### [EXERCISE DETAILS]
All lines of the material that contain "AGND" must be copied out.

──────────────────────────────

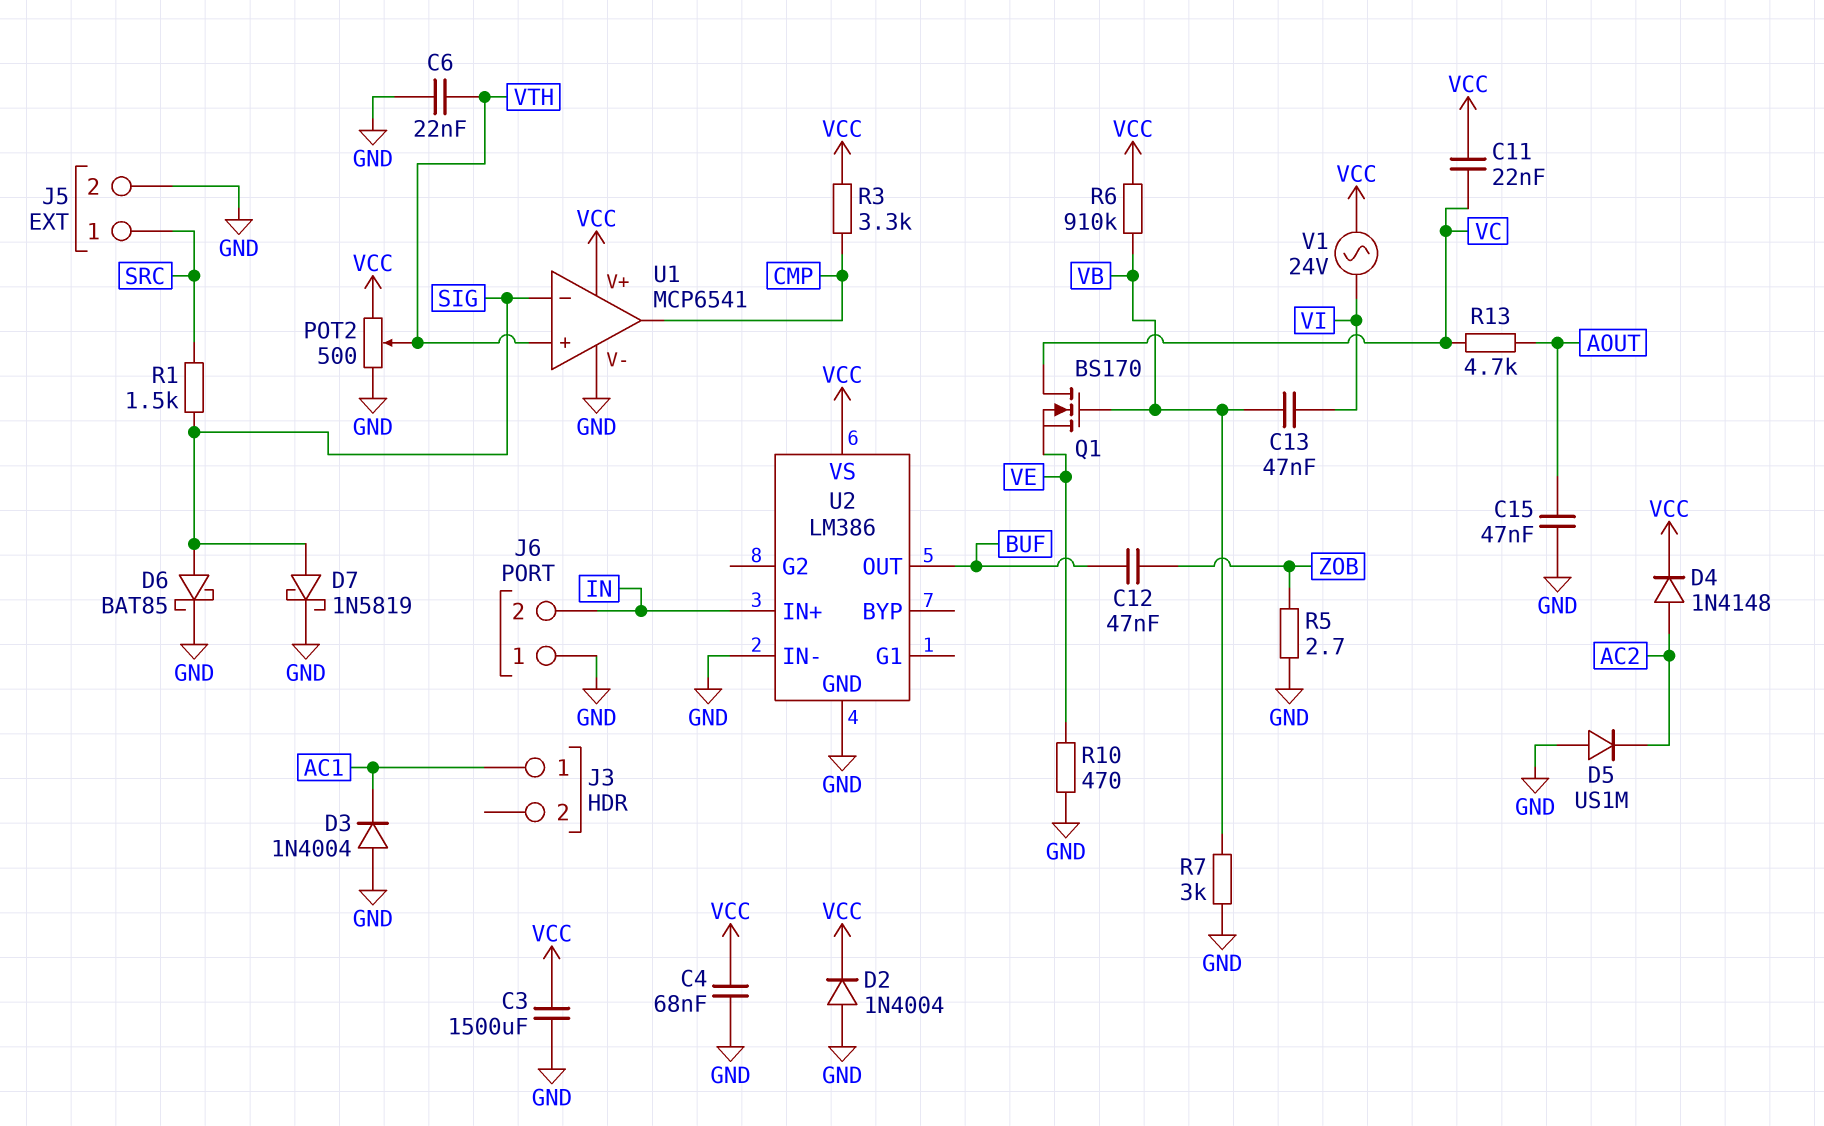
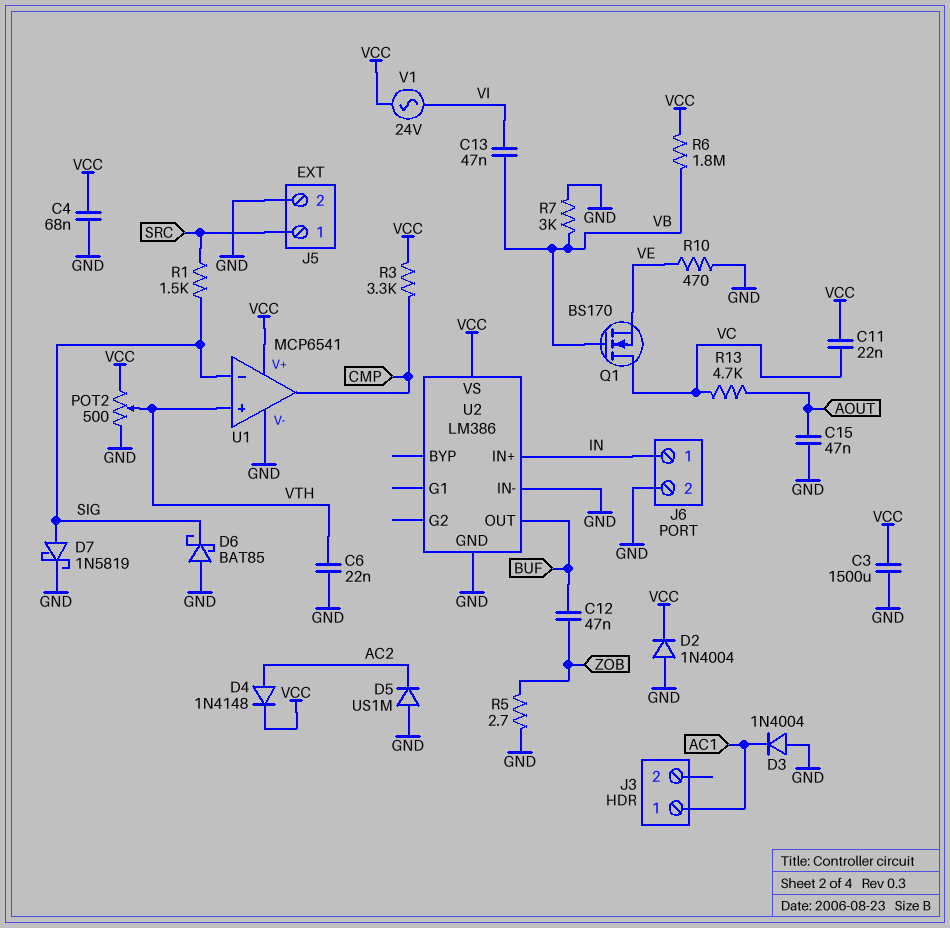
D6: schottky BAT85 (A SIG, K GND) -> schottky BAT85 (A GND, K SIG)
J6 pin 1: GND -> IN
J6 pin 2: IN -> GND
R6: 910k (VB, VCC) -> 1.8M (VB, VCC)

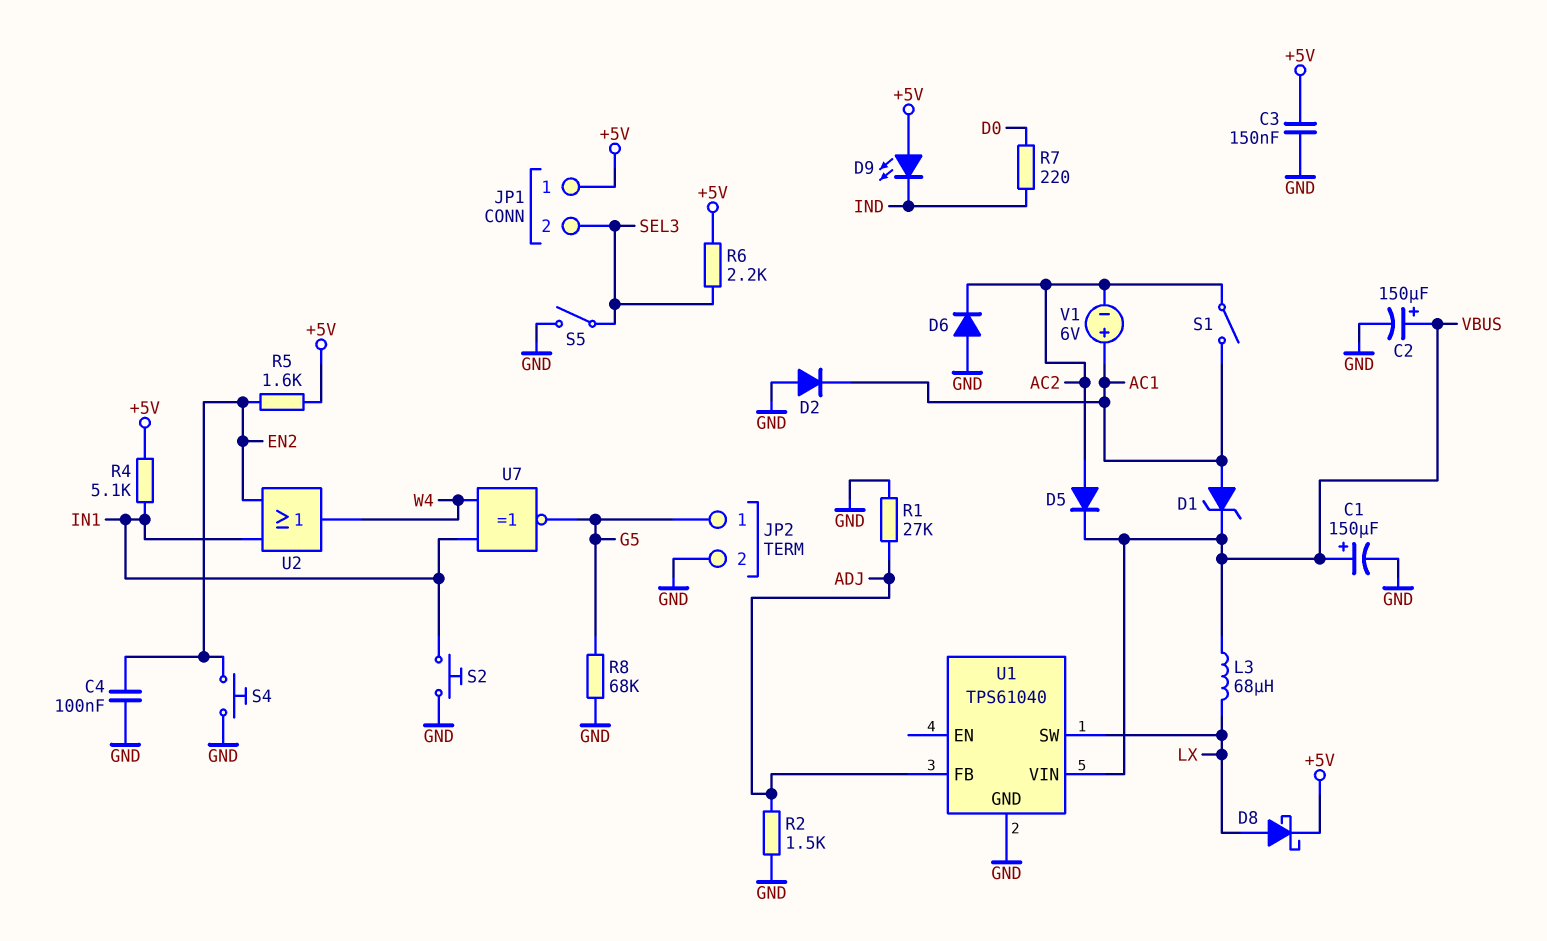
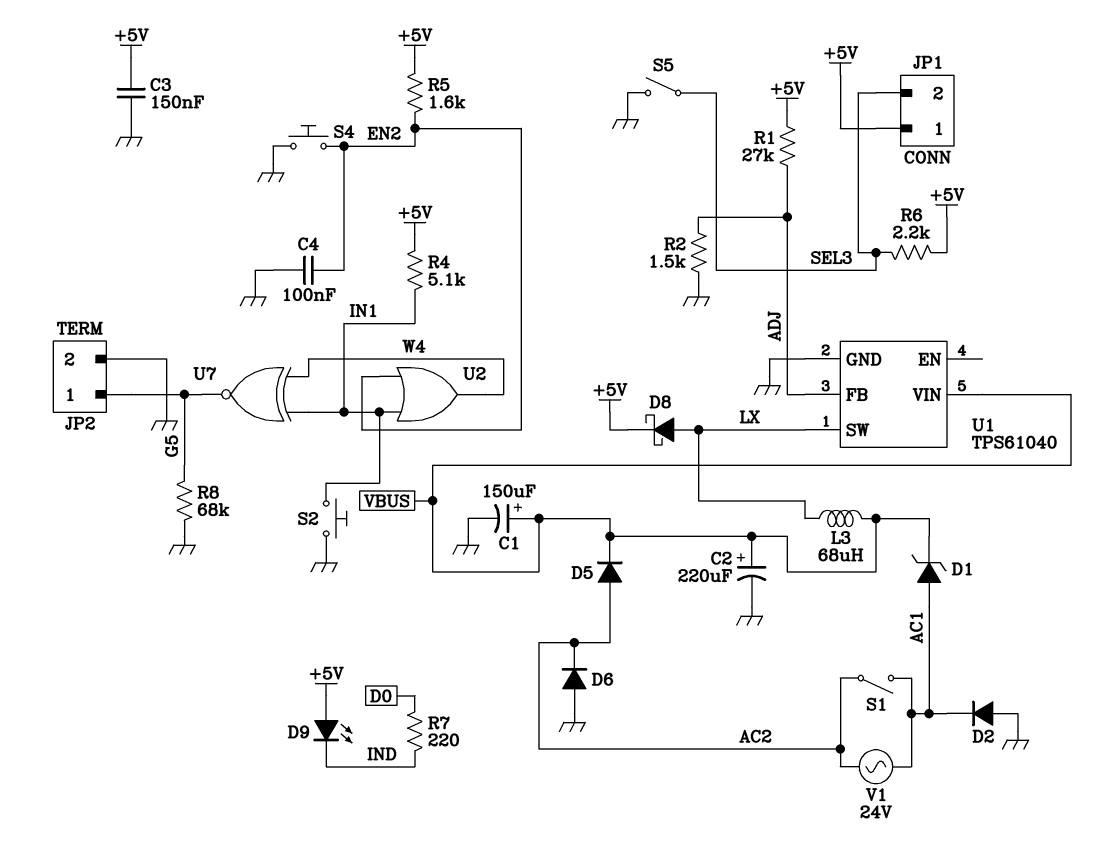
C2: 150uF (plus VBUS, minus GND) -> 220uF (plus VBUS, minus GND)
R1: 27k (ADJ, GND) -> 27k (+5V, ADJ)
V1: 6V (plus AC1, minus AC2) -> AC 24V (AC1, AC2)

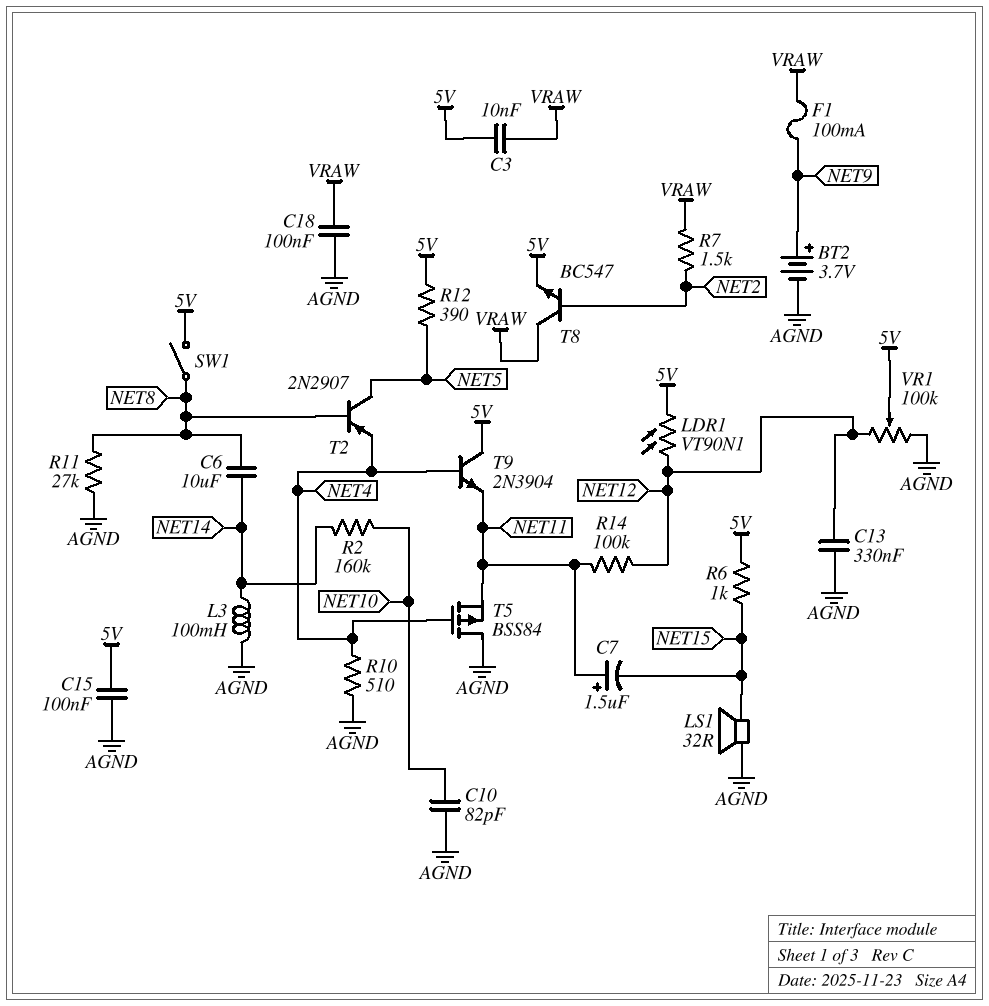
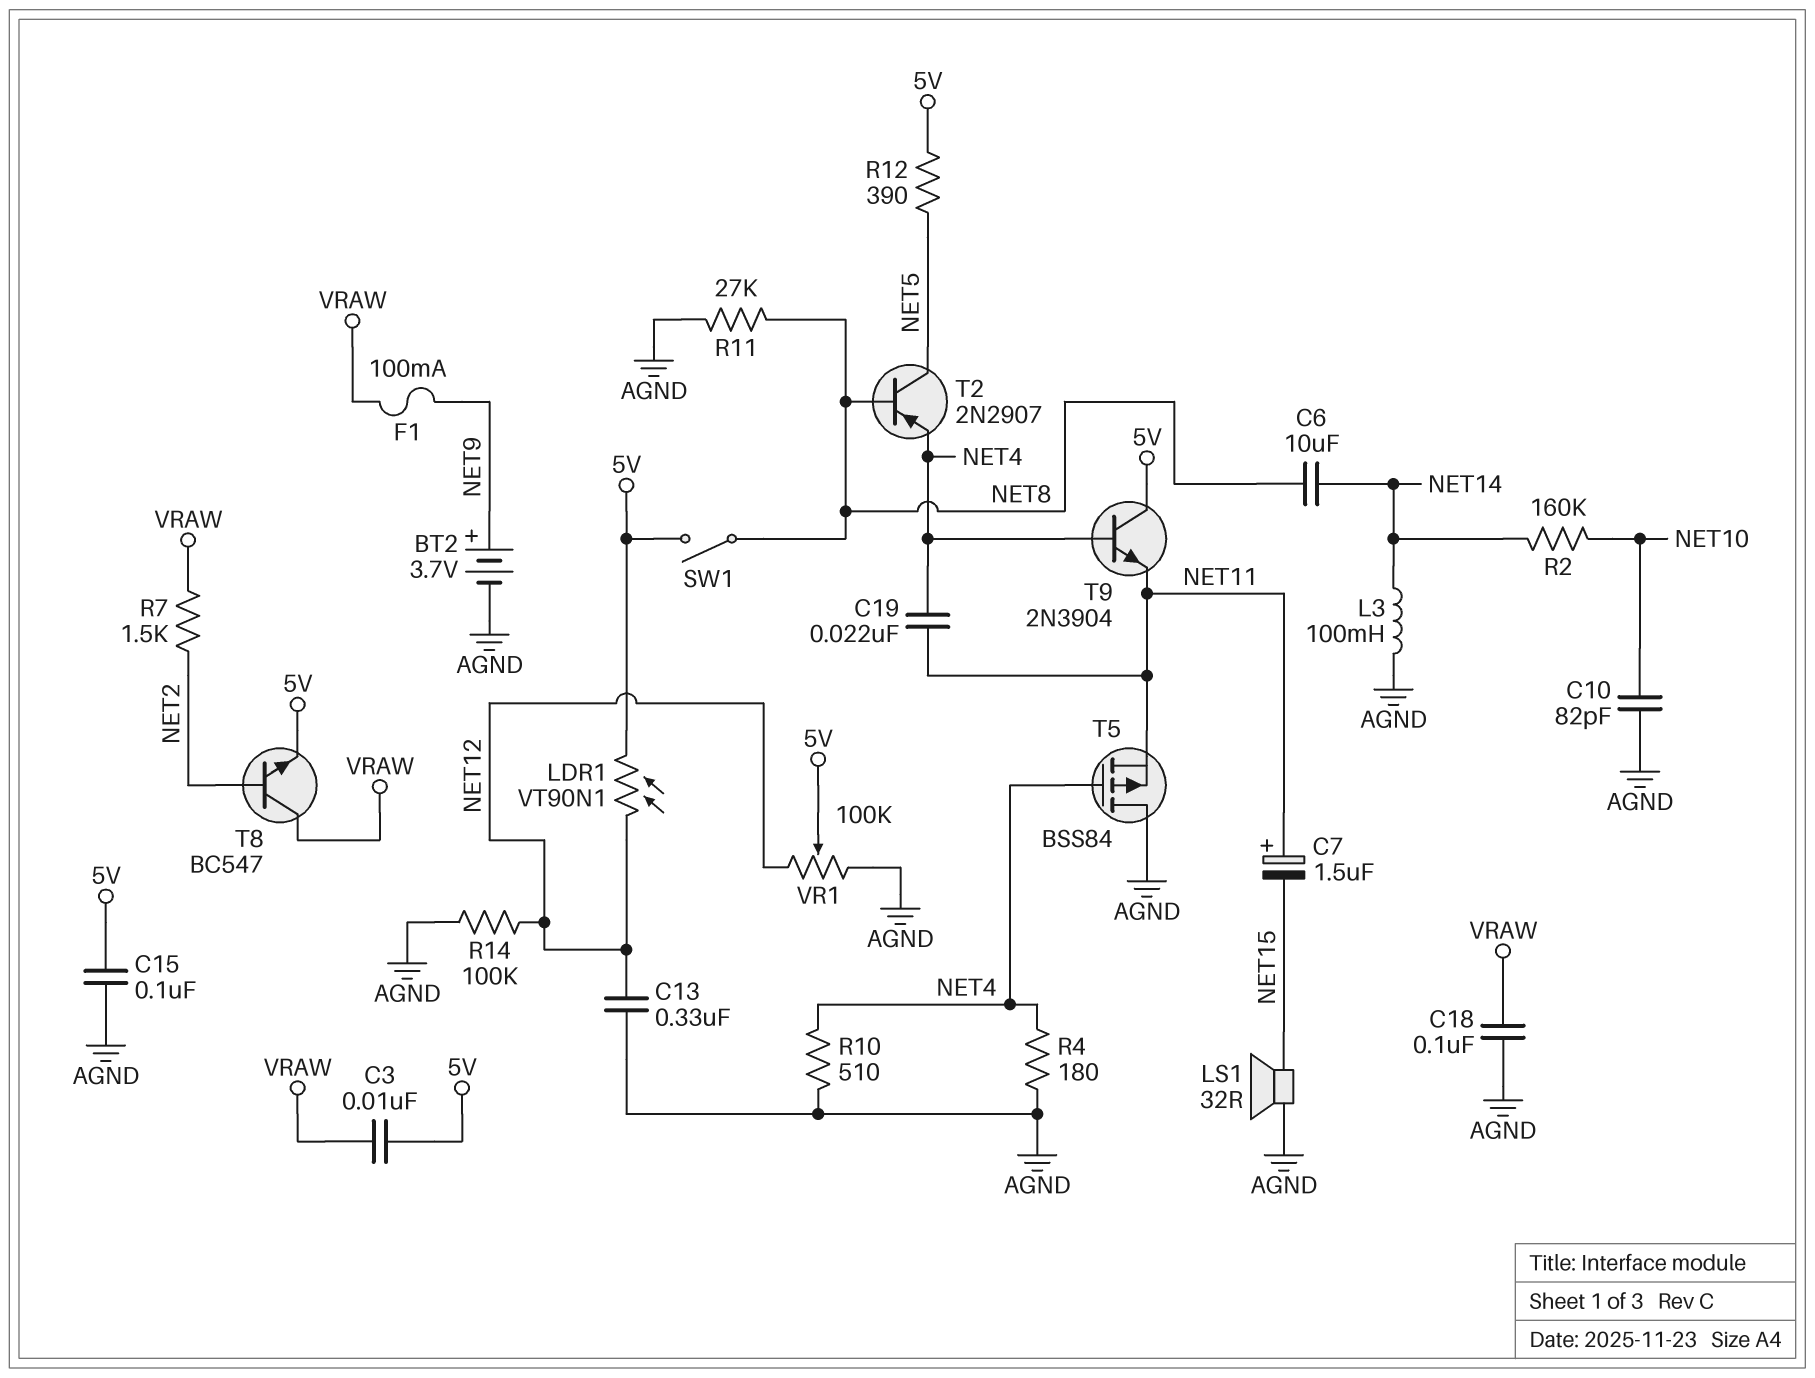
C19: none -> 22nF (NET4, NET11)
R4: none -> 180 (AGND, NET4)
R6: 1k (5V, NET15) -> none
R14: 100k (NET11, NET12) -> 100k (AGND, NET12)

──────────────────────────────

### [SOLUTION TO THE EXERCISE]
R4: none -> 180 (AGND, NET4)
R14: 100k (NET11, NET12) -> 100k (AGND, NET12)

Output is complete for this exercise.